_YOUR INSTRUCTIONS_
Write out, without any change, the lines in the material below that run from the line with "pink spinning top: 3 -> 2" through the line with "white fish: 3 -> 2", both included.

### LISTED RECORDS ###

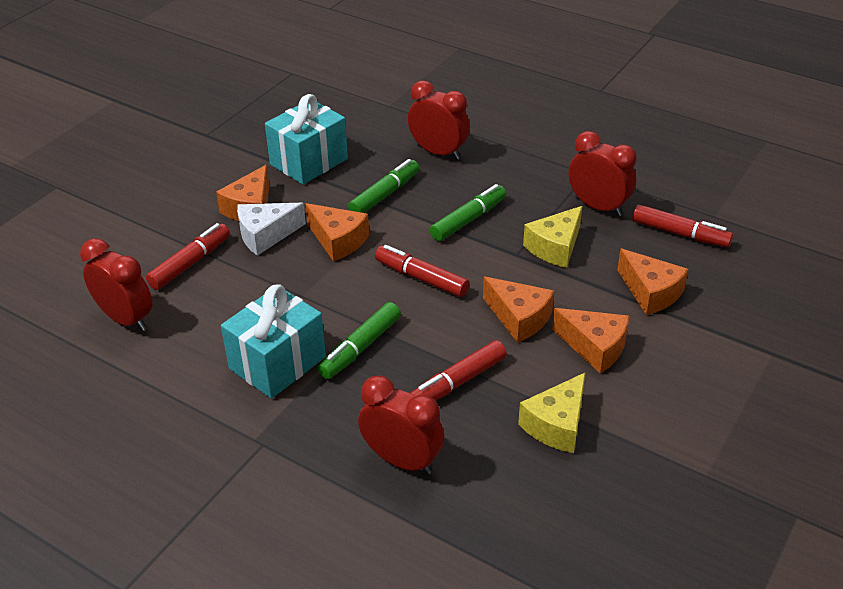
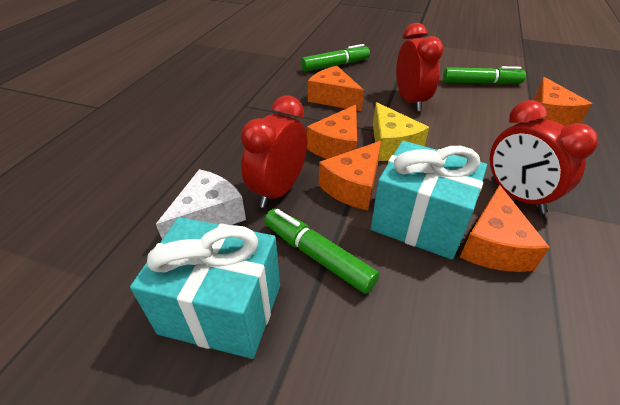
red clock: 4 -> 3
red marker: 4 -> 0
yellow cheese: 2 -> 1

###
### LISTED RECORDS ###

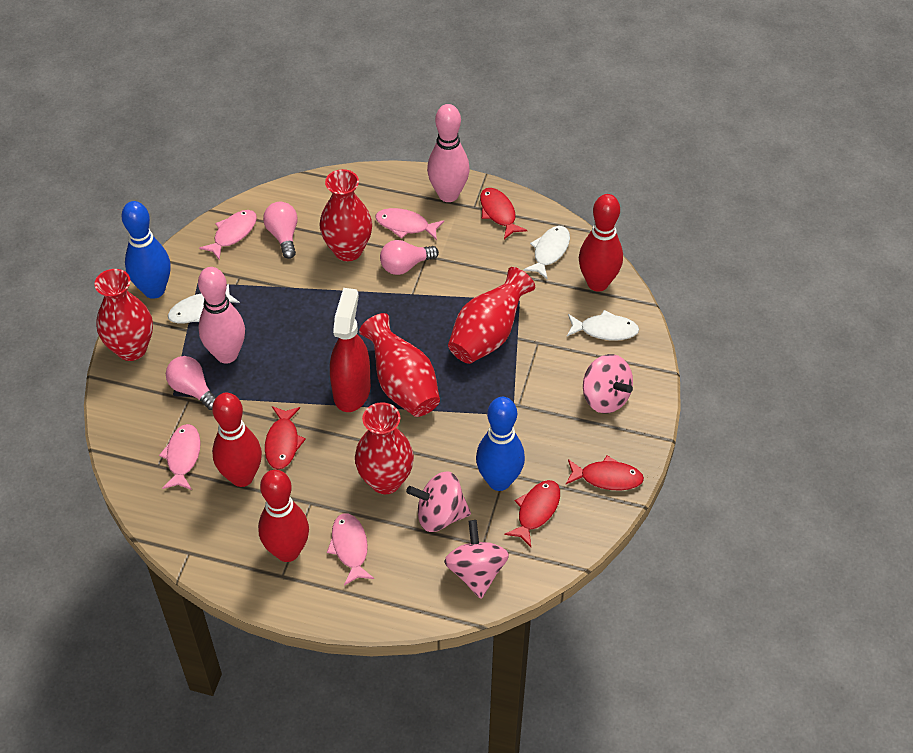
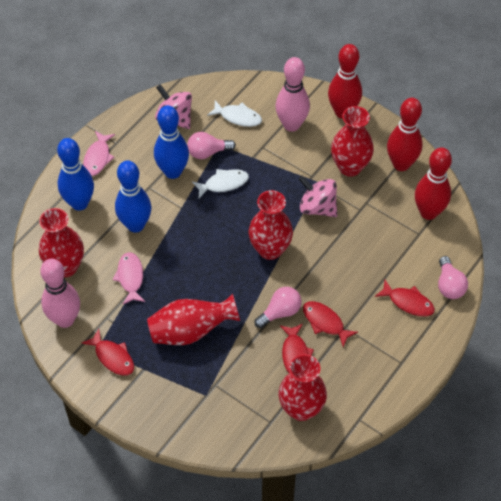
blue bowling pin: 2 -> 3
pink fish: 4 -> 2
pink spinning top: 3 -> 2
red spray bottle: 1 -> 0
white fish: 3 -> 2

###
### LISTED RECORDS ###

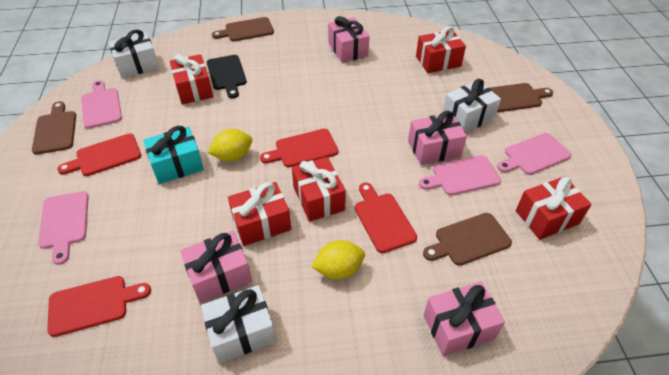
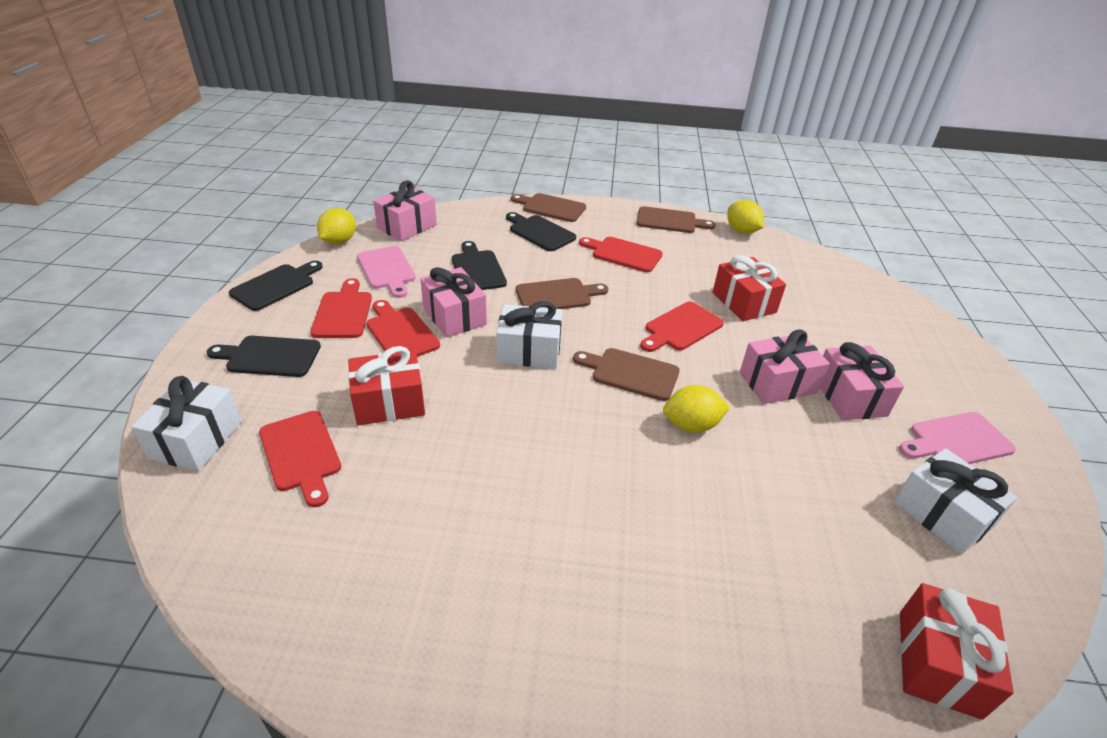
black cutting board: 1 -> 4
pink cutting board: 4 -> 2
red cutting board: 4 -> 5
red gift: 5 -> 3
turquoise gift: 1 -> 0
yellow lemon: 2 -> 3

###

_WRITTEN ANSWER_
pink spinning top: 3 -> 2
red spray bottle: 1 -> 0
white fish: 3 -> 2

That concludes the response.